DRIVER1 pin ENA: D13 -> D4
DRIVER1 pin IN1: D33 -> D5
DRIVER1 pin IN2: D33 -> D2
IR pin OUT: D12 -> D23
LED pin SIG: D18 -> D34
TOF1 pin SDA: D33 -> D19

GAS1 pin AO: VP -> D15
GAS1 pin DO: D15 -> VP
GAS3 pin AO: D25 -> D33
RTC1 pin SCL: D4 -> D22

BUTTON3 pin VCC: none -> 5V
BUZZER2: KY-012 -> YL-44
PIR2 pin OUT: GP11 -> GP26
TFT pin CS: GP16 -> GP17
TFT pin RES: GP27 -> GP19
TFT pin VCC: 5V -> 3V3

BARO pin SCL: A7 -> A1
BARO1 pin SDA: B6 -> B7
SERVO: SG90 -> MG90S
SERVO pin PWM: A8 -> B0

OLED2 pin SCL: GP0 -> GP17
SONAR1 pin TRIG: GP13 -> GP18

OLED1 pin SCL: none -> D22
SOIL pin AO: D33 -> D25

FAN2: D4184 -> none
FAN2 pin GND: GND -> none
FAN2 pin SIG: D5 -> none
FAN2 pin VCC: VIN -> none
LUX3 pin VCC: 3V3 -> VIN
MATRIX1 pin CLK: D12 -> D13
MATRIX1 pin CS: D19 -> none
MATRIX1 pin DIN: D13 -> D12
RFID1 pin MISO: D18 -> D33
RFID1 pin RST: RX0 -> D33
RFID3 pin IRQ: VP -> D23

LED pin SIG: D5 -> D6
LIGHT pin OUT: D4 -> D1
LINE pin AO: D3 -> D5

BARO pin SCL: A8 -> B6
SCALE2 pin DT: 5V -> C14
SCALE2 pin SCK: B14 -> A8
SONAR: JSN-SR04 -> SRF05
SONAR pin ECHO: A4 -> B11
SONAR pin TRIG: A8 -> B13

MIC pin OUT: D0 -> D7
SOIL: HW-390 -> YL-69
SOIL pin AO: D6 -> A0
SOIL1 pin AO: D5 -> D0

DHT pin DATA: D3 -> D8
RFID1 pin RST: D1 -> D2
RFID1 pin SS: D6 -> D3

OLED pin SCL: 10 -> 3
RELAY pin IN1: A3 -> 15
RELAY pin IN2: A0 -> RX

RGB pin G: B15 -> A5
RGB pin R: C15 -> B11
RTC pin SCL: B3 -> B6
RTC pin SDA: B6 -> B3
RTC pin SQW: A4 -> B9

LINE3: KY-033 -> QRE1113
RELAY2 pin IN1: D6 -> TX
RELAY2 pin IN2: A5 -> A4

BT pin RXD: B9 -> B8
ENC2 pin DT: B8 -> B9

EXERCISE AIM: Only the lines above from the line with "GAS3 pin AO: D25 -> D33" to the line with "FAN2 pin SIG: D5 -> none", those two lines included, should be reproduced exactly.

SOLUTION FOR THIS PROBLEM:
GAS3 pin AO: D25 -> D33
RTC1 pin SCL: D4 -> D22

BUTTON3 pin VCC: none -> 5V
BUZZER2: KY-012 -> YL-44
PIR2 pin OUT: GP11 -> GP26
TFT pin CS: GP16 -> GP17
TFT pin RES: GP27 -> GP19
TFT pin VCC: 5V -> 3V3

BARO pin SCL: A7 -> A1
BARO1 pin SDA: B6 -> B7
SERVO: SG90 -> MG90S
SERVO pin PWM: A8 -> B0

OLED2 pin SCL: GP0 -> GP17
SONAR1 pin TRIG: GP13 -> GP18

OLED1 pin SCL: none -> D22
SOIL pin AO: D33 -> D25

FAN2: D4184 -> none
FAN2 pin GND: GND -> none
FAN2 pin SIG: D5 -> none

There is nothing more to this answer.